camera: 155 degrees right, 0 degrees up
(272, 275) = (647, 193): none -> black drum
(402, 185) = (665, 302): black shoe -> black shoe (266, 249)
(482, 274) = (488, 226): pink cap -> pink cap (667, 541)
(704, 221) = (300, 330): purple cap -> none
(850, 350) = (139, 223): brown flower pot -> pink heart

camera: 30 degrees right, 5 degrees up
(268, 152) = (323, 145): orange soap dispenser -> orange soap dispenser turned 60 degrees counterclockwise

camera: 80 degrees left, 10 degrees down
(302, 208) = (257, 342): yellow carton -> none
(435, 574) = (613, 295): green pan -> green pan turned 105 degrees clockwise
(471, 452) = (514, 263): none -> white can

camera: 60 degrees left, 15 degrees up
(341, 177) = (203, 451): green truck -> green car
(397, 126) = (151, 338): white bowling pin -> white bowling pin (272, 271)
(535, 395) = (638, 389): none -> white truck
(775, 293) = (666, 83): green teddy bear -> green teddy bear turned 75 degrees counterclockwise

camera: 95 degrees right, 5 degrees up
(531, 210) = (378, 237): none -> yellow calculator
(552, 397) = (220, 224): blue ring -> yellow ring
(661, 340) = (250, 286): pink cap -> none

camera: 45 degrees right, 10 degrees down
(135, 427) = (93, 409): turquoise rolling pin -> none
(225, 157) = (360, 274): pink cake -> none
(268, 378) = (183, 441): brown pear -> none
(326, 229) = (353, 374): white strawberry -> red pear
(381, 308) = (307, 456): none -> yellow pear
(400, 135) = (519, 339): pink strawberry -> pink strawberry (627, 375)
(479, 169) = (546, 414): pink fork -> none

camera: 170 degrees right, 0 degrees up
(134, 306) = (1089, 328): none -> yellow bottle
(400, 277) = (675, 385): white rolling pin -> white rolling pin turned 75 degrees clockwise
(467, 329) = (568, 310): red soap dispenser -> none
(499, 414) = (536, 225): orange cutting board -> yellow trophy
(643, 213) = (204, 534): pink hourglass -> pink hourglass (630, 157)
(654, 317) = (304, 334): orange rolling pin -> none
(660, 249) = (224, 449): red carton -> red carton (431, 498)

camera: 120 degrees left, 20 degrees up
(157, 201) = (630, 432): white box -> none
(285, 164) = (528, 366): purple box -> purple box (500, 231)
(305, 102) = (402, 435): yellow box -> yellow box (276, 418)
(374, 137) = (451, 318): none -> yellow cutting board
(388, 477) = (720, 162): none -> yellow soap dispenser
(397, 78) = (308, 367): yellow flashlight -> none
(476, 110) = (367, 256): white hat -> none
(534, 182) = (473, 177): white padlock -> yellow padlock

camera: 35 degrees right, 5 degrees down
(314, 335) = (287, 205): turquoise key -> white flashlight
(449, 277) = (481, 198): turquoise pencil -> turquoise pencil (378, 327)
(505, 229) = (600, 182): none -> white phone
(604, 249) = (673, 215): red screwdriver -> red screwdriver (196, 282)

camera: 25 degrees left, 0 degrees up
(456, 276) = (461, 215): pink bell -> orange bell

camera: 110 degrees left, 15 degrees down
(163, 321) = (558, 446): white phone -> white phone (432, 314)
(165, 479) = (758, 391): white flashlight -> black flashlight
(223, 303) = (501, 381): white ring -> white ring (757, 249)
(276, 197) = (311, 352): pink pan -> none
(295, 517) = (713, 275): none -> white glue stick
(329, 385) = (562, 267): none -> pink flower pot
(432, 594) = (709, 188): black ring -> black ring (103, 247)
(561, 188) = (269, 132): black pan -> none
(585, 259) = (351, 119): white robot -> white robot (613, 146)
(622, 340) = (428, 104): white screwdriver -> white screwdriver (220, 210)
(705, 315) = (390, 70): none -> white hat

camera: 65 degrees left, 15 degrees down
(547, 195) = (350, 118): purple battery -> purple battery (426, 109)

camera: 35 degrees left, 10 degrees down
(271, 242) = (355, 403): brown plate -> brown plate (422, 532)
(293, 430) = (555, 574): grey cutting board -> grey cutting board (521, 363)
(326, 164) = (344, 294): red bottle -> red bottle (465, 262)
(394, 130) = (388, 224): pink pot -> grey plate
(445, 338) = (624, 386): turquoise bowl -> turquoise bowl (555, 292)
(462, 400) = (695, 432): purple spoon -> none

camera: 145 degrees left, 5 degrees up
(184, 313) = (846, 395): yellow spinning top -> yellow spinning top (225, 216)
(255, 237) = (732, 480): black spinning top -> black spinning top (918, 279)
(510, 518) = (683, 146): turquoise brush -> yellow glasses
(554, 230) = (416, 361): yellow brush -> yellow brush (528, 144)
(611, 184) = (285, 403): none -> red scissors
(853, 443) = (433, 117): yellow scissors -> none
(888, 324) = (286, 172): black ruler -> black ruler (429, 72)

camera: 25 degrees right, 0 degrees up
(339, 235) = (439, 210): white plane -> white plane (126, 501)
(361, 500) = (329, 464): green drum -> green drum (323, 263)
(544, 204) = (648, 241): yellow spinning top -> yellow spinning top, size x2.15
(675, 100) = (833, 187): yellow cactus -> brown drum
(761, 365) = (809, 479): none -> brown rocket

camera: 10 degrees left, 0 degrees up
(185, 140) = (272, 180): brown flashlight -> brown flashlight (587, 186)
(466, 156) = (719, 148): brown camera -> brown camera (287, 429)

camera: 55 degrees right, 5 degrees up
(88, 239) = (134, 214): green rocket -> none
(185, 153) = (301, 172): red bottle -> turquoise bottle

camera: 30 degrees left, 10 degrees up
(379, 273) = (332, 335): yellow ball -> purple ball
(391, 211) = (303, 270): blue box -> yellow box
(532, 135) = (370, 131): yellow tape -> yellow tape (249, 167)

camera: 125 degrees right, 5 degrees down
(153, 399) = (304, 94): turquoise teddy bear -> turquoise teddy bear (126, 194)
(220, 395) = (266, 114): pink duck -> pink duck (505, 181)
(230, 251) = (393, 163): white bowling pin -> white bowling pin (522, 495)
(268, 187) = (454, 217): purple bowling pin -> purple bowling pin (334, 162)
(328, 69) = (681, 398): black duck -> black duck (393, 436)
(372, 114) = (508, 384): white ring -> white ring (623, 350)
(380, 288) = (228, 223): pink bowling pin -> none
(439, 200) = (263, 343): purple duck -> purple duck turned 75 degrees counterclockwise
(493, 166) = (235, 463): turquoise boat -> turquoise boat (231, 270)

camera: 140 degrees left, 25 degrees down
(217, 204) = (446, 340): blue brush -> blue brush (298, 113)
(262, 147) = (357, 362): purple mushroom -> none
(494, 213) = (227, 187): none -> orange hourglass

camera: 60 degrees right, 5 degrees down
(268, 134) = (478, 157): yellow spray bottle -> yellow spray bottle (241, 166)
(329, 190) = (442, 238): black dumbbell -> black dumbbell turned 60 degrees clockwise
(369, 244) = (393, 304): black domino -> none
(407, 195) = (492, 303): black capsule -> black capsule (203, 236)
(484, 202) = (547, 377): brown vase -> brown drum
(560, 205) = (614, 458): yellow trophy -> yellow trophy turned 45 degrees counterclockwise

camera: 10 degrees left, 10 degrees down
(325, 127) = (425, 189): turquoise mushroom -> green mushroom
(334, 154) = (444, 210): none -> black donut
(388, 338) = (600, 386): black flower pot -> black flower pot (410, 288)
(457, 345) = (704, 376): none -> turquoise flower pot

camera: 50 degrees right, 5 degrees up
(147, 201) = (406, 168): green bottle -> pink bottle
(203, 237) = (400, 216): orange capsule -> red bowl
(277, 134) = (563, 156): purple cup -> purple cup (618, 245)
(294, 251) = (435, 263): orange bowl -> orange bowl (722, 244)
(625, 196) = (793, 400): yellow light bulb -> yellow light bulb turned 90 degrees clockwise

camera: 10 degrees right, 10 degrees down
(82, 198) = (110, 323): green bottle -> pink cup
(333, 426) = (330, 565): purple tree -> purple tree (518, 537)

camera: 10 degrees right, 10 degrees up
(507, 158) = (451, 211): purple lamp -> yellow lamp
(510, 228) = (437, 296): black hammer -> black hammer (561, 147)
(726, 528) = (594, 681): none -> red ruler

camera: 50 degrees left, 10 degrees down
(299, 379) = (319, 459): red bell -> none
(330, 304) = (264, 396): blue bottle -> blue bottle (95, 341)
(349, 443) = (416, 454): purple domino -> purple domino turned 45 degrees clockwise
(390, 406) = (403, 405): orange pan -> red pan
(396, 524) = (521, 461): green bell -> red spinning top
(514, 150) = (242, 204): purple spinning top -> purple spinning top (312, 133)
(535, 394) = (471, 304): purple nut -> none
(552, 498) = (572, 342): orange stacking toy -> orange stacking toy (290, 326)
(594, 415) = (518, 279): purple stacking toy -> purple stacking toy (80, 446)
——————————
▶ What the task requires: Copy exactly the stretch of data above from the line with "(329, 385) = (562, 267): none" through the line with "(293, 430) = (555, 574): grey", and omit all other lines.

▶ Expected answer:
(329, 385) = (562, 267): none -> pink flower pot
(432, 594) = (709, 188): black ring -> black ring (103, 247)
(561, 188) = (269, 132): black pan -> none
(585, 259) = (351, 119): white robot -> white robot (613, 146)
(622, 340) = (428, 104): white screwdriver -> white screwdriver (220, 210)
(705, 315) = (390, 70): none -> white hat

camera: 65 degrees left, 15 degrees down
(547, 195) = (350, 118): purple battery -> purple battery (426, 109)

camera: 35 degrees left, 10 degrees down
(271, 242) = (355, 403): brown plate -> brown plate (422, 532)
(293, 430) = (555, 574): grey cutting board -> grey cutting board (521, 363)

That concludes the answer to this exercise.